◆ TASK DATA
========================================================================

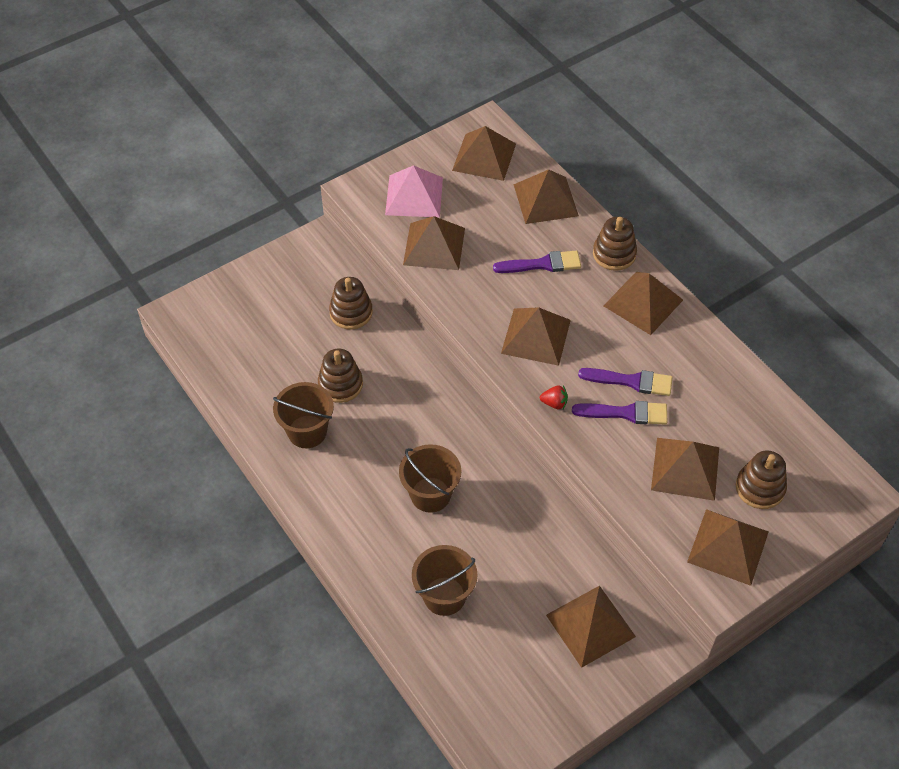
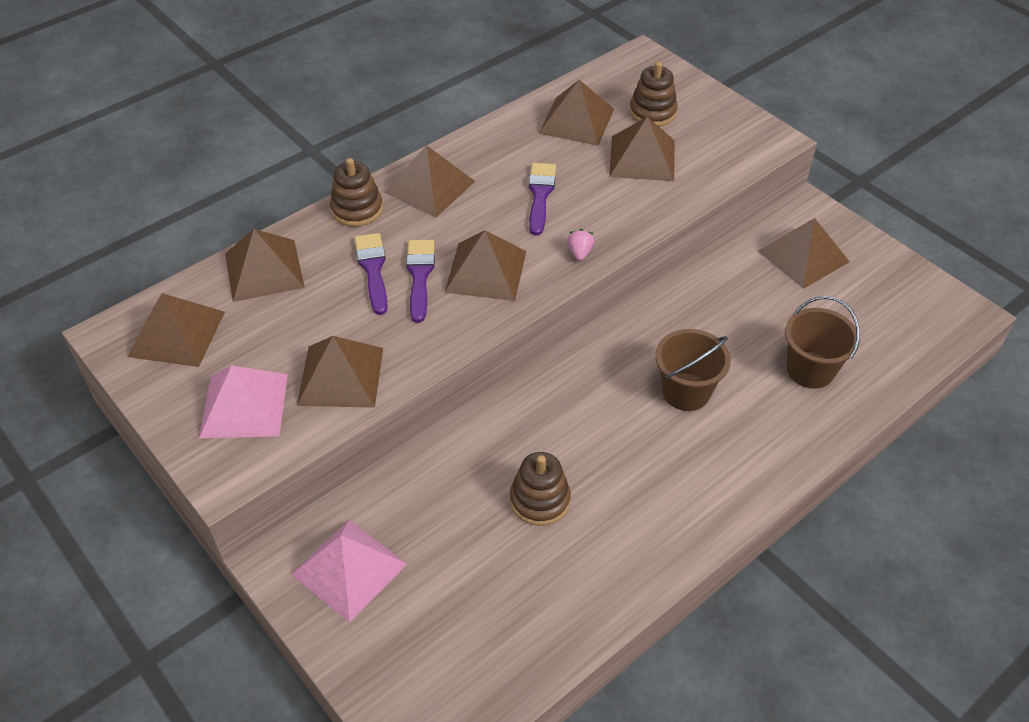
camera: 95 degrees left, 5 degrees down
brown bucket [273,382,334,448] -> none
brown stacking toy [329,277,373,329] -> none
red strawberry [540,385,568,409] -> pink strawberry [567,229,594,261]
purple brush [572,401,668,425] -> purple brush moved to [406,240,435,323]
brown pyramid [687,509,768,586] -> brown pyramid moved to [538,80,614,146]
none -> pink pyramid [291,520,407,622]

========================================================================

◆ YOUR INSTRUCTIONS
A word-for-word copy of the lines above from the one with "brown bucket [273,382,334,448] -> none" through the one with "brown pyramid [687,509,768,586]", inclusive, is the only output wanted.

◆ SOLUTION TO THIS PROBLEM
brown bucket [273,382,334,448] -> none
brown stacking toy [329,277,373,329] -> none
red strawberry [540,385,568,409] -> pink strawberry [567,229,594,261]
purple brush [572,401,668,425] -> purple brush moved to [406,240,435,323]
brown pyramid [687,509,768,586] -> brown pyramid moved to [538,80,614,146]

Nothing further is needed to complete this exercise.